» **What you have to do**:
Write the lines out again, from the top of the material to the line containing "before: red vase", pictures excluded.

» **Excerpted data**:
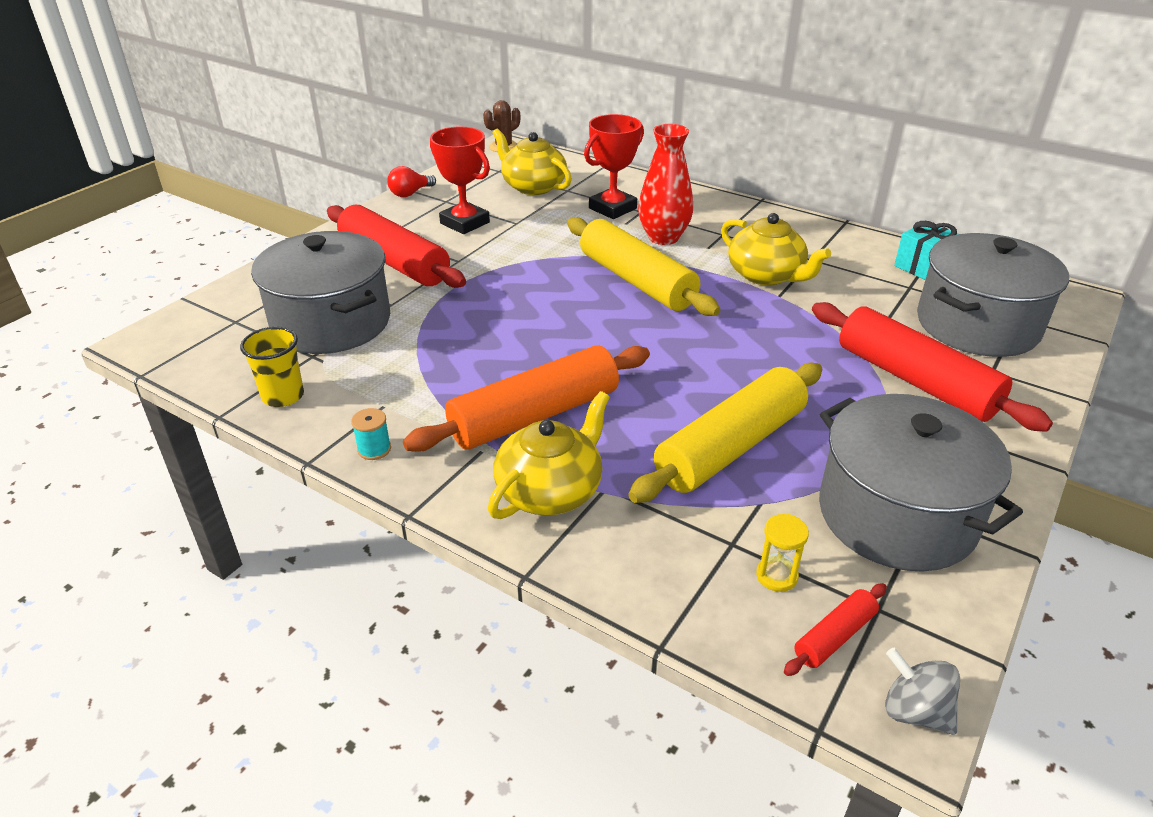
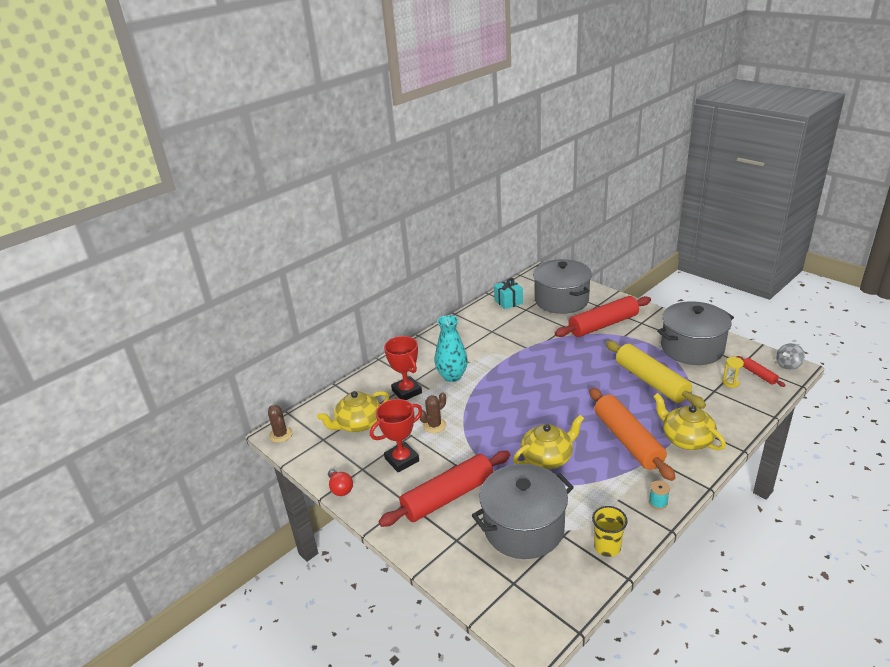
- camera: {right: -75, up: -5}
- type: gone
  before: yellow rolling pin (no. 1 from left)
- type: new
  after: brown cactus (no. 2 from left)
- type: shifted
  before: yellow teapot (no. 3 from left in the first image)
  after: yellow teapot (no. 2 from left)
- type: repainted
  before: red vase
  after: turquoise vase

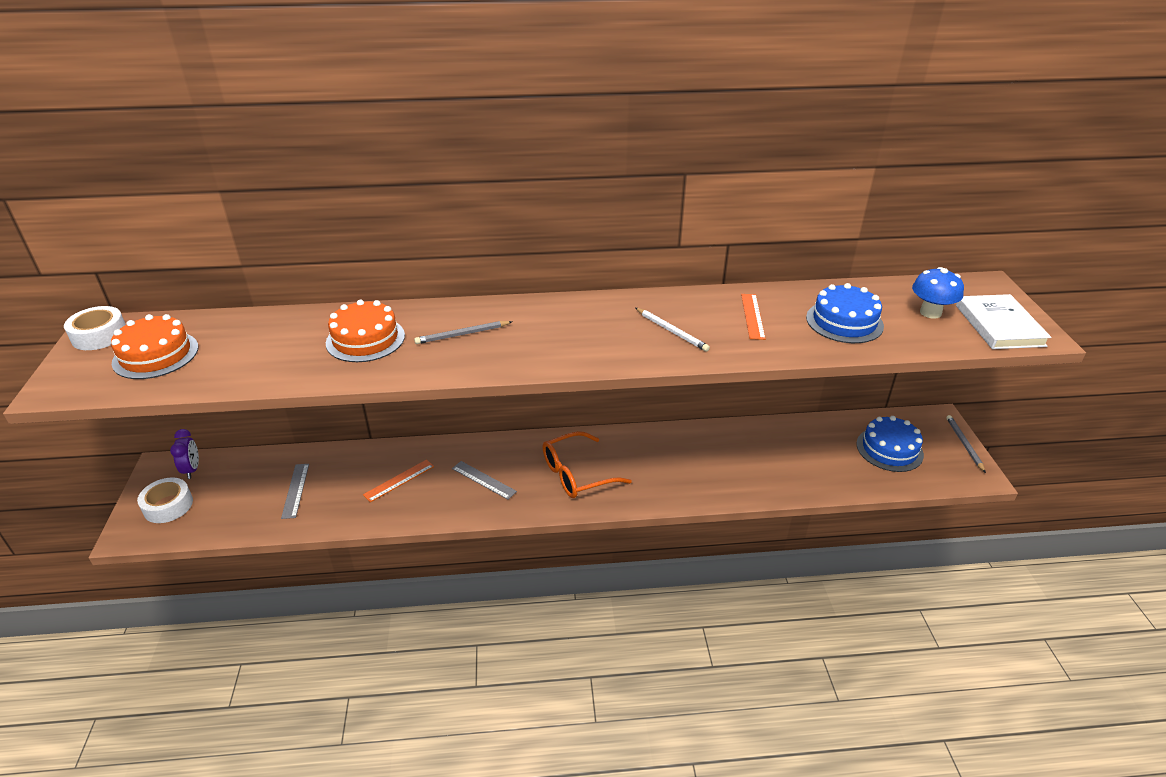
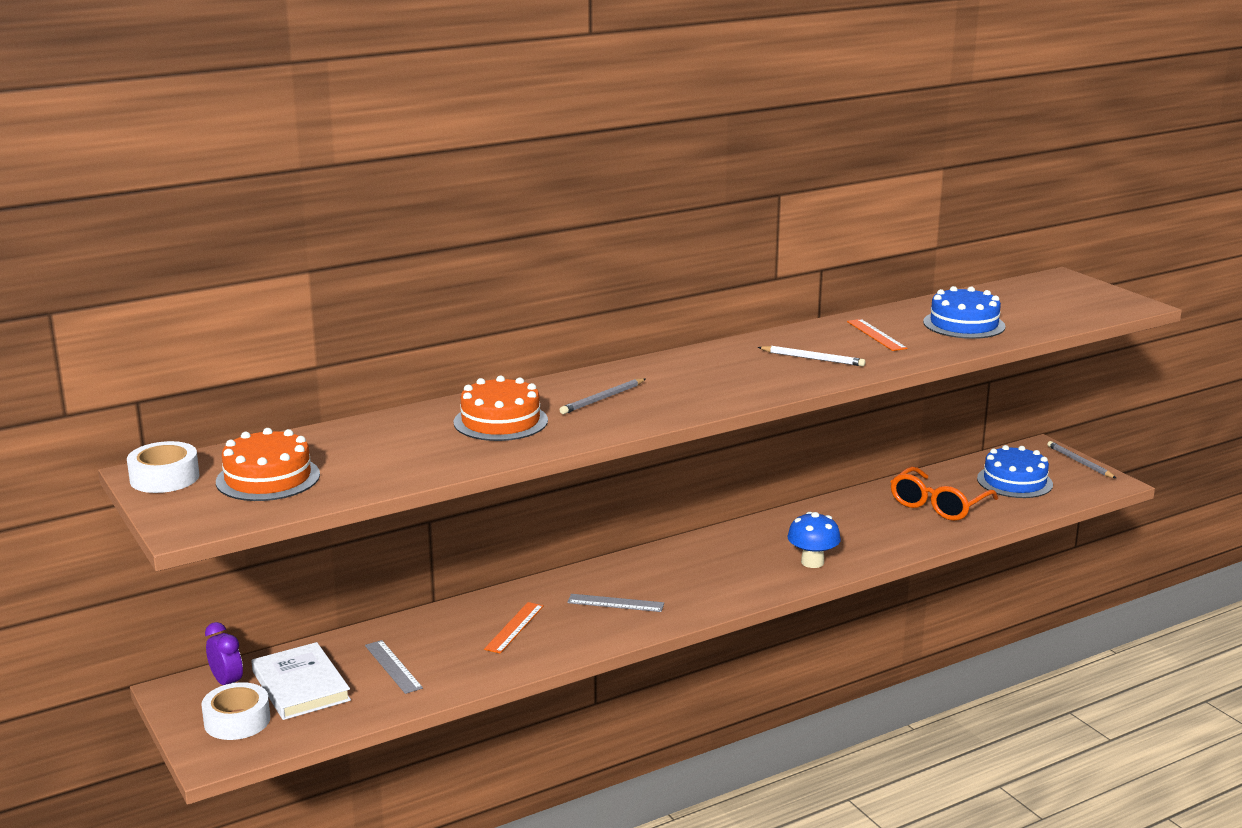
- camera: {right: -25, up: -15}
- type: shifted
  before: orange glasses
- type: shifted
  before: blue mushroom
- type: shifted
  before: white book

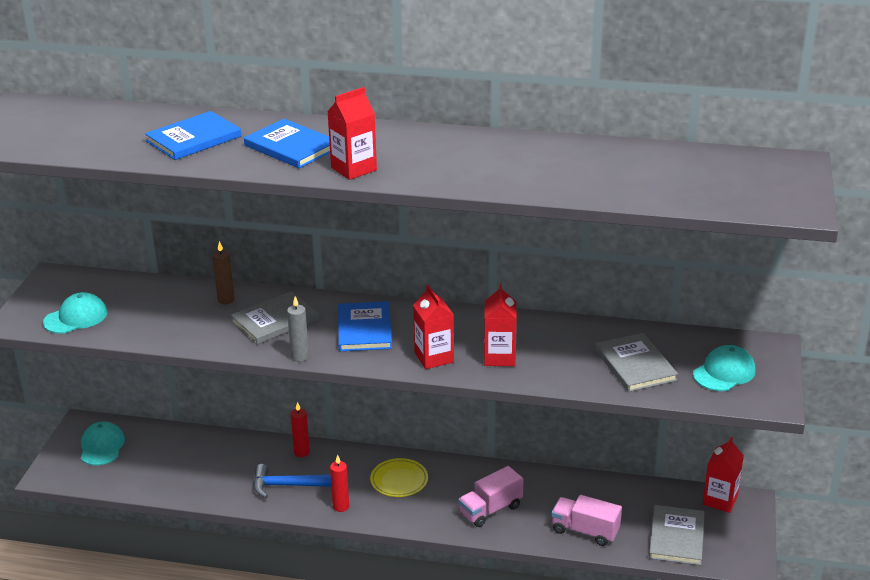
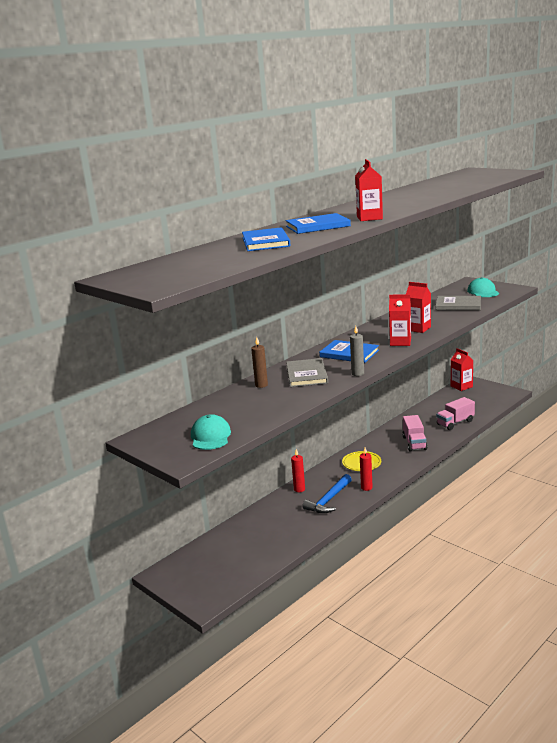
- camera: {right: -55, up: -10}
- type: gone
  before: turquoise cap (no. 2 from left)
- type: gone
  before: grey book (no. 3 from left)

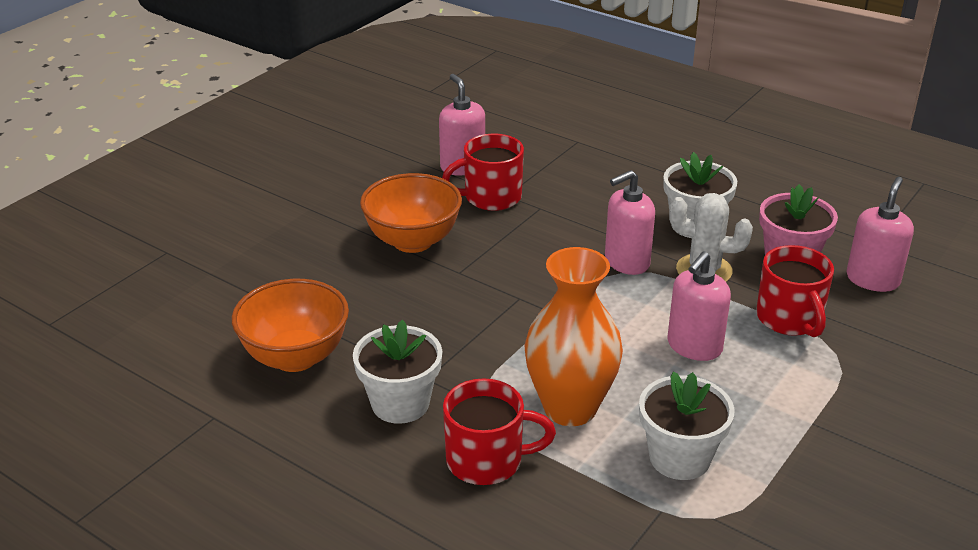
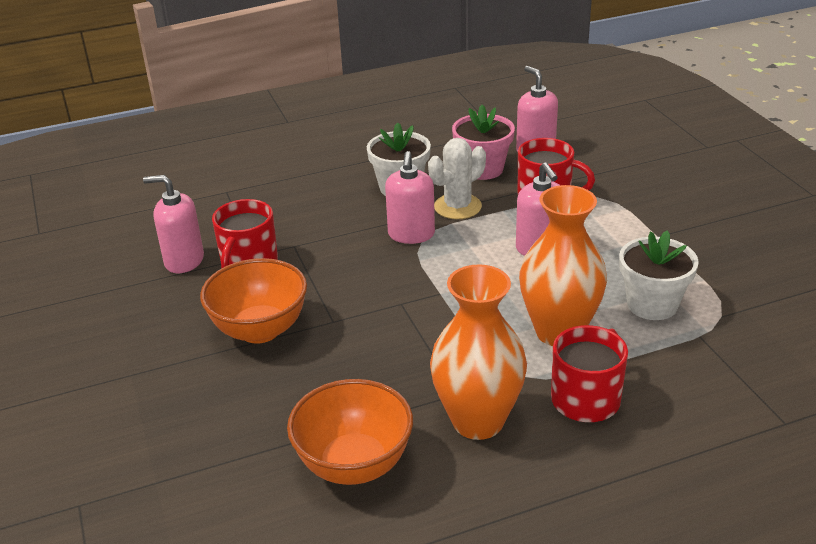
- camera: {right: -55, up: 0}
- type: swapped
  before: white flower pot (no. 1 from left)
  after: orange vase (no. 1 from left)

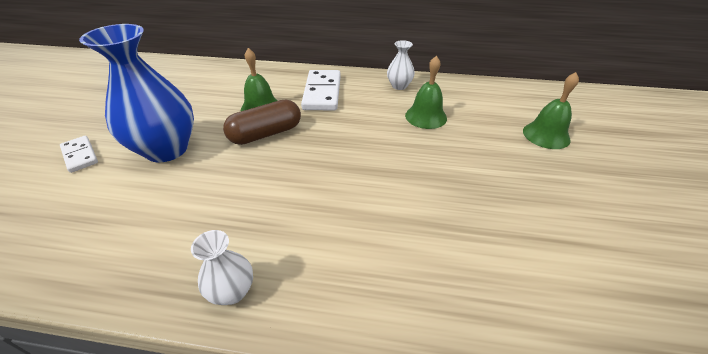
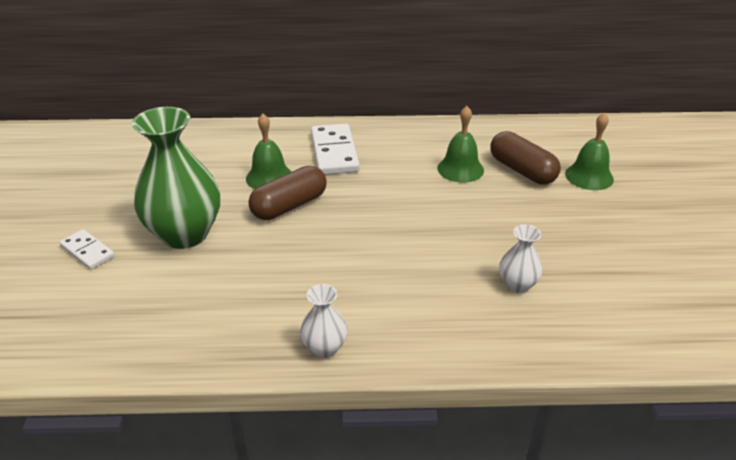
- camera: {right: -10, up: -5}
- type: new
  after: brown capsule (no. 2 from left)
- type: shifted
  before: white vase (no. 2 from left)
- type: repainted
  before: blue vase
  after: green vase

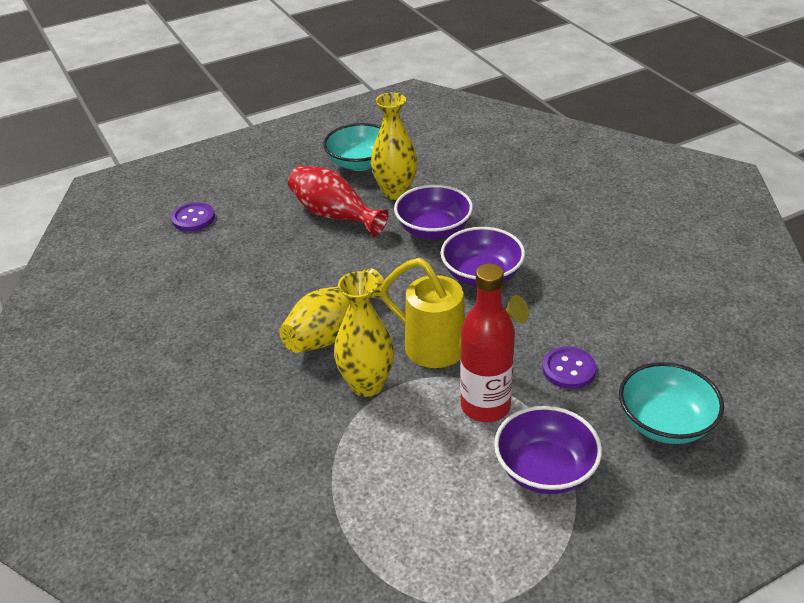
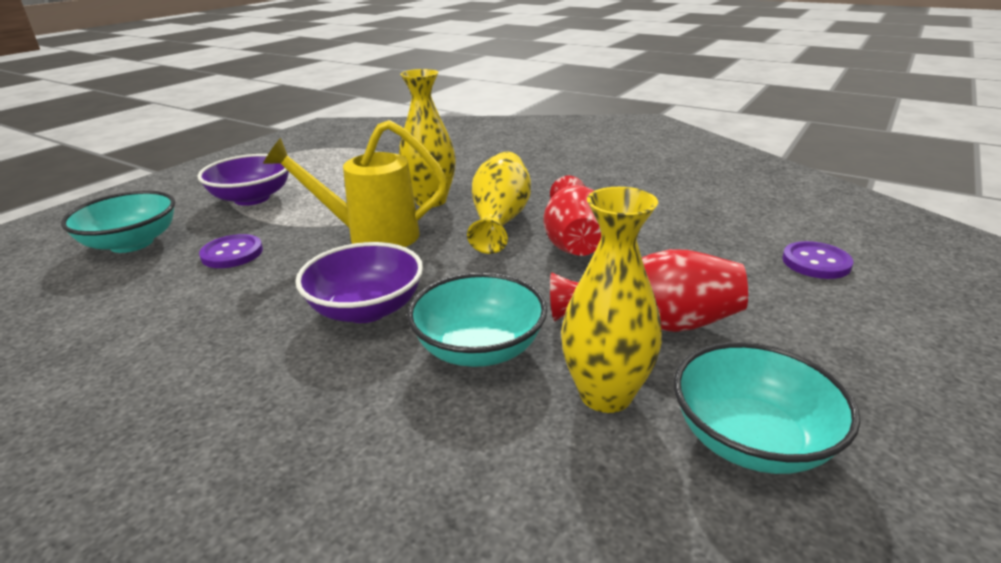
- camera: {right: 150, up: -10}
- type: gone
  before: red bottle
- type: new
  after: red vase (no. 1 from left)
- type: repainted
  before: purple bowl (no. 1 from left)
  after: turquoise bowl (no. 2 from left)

» **Worked solution**:
- camera: {right: -75, up: -5}
- type: gone
  before: yellow rolling pin (no. 1 from left)
- type: new
  after: brown cactus (no. 2 from left)
- type: shifted
  before: yellow teapot (no. 3 from left in the first image)
  after: yellow teapot (no. 2 from left)
- type: repainted
  before: red vase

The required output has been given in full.